#### RECORDS PROVIDED

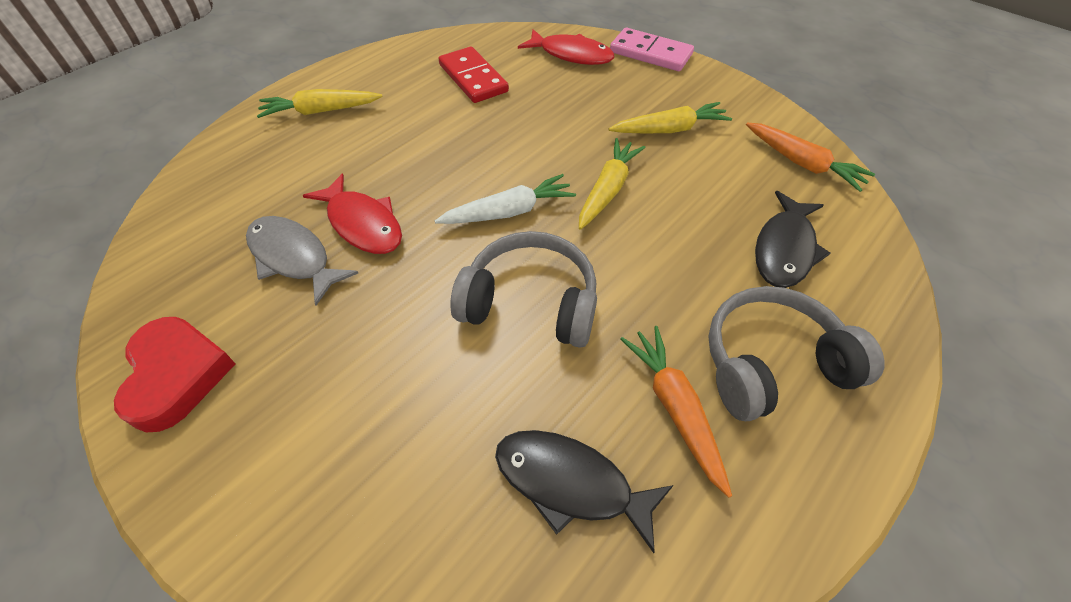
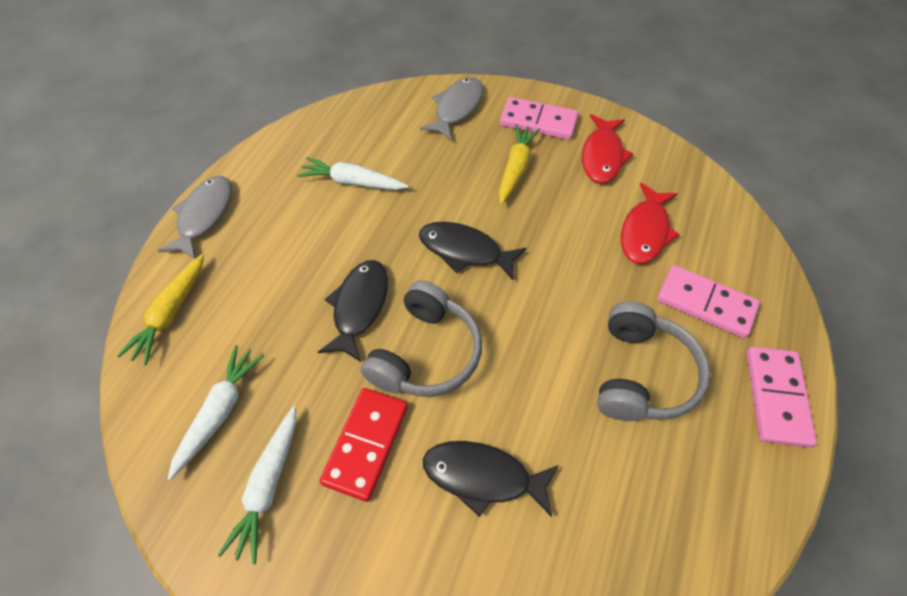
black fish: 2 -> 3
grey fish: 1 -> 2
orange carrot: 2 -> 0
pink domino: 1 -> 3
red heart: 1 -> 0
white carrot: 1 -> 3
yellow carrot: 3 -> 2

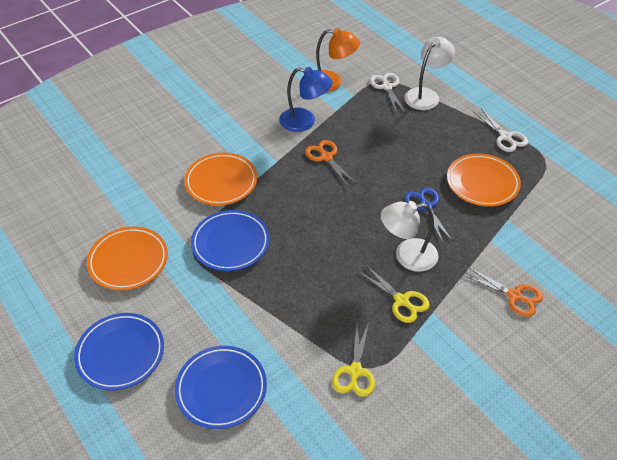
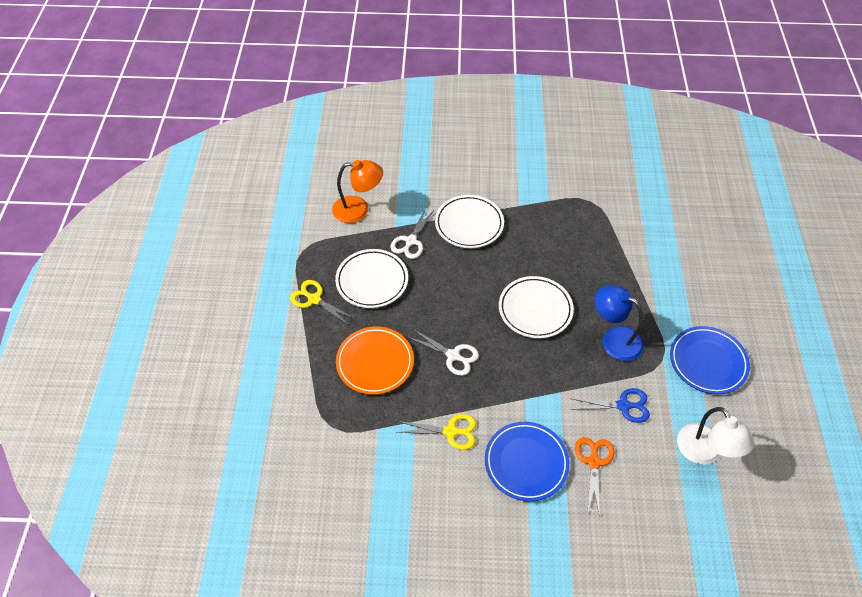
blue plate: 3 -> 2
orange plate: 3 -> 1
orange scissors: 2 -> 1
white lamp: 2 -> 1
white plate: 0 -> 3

########
#### RECORDS PROVIDED

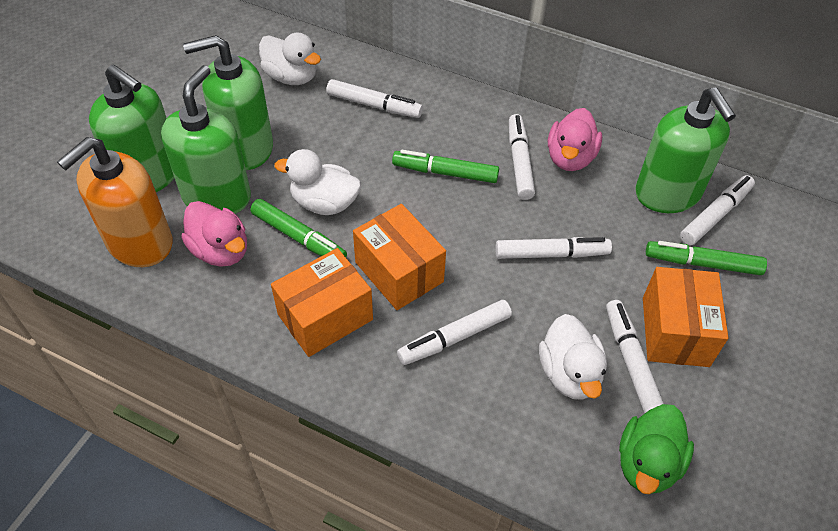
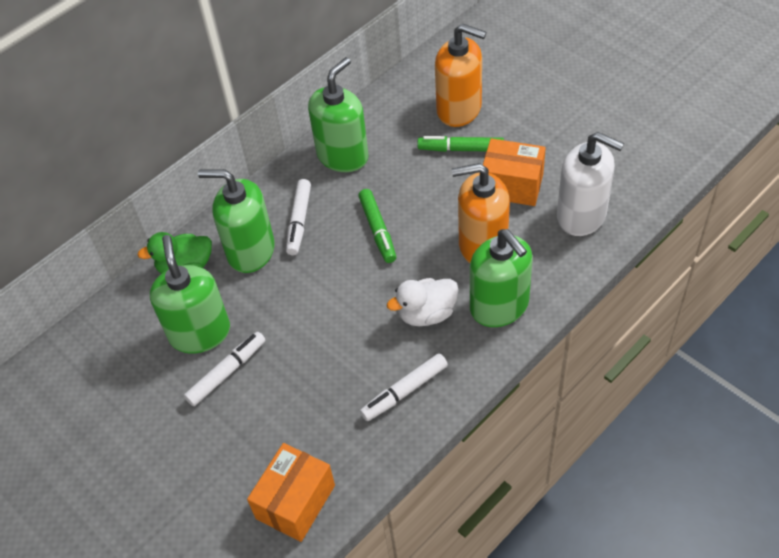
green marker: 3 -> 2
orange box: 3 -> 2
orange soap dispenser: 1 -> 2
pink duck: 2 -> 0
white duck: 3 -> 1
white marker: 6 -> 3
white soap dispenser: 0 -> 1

########

WHAT YOU ARE ASKED TO DO: Transcribe the lines above exactly, beginning at the one with "black fish: 2 -> 3" and ending at the one with "white plate: 0 -> 3". Include both; exclude the pictures.

OUTPUT FOR THIS TASK:
black fish: 2 -> 3
grey fish: 1 -> 2
orange carrot: 2 -> 0
pink domino: 1 -> 3
red heart: 1 -> 0
white carrot: 1 -> 3
yellow carrot: 3 -> 2

blue plate: 3 -> 2
orange plate: 3 -> 1
orange scissors: 2 -> 1
white lamp: 2 -> 1
white plate: 0 -> 3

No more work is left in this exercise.